= Records from a dataset =
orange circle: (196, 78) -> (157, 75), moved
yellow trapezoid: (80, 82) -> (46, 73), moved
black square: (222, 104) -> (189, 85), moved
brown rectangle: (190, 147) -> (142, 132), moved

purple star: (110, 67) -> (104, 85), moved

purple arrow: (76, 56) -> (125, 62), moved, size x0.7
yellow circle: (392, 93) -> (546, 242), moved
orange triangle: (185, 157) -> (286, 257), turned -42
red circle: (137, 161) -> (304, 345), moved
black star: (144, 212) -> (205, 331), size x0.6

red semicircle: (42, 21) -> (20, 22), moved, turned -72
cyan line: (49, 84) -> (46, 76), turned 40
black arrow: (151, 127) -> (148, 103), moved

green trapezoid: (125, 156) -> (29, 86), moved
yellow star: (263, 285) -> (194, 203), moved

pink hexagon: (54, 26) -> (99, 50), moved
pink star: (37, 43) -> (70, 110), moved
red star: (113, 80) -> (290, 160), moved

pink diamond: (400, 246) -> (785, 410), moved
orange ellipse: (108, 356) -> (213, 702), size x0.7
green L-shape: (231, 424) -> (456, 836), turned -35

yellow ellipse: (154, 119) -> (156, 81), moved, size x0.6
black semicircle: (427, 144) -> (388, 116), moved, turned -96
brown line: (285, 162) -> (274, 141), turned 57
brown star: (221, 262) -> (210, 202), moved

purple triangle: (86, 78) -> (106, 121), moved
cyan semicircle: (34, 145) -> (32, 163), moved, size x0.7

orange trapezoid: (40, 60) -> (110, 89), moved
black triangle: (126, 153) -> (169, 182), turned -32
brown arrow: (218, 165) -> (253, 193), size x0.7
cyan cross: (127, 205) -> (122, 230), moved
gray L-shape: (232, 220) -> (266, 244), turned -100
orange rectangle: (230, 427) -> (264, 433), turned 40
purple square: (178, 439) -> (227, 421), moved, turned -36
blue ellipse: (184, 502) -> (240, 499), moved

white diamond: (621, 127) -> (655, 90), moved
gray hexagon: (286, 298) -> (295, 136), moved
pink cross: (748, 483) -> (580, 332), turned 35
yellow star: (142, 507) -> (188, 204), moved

= Task objective =
Looking at the records above, work out how many lines contain "gray". Give the number only.

= Output below =
2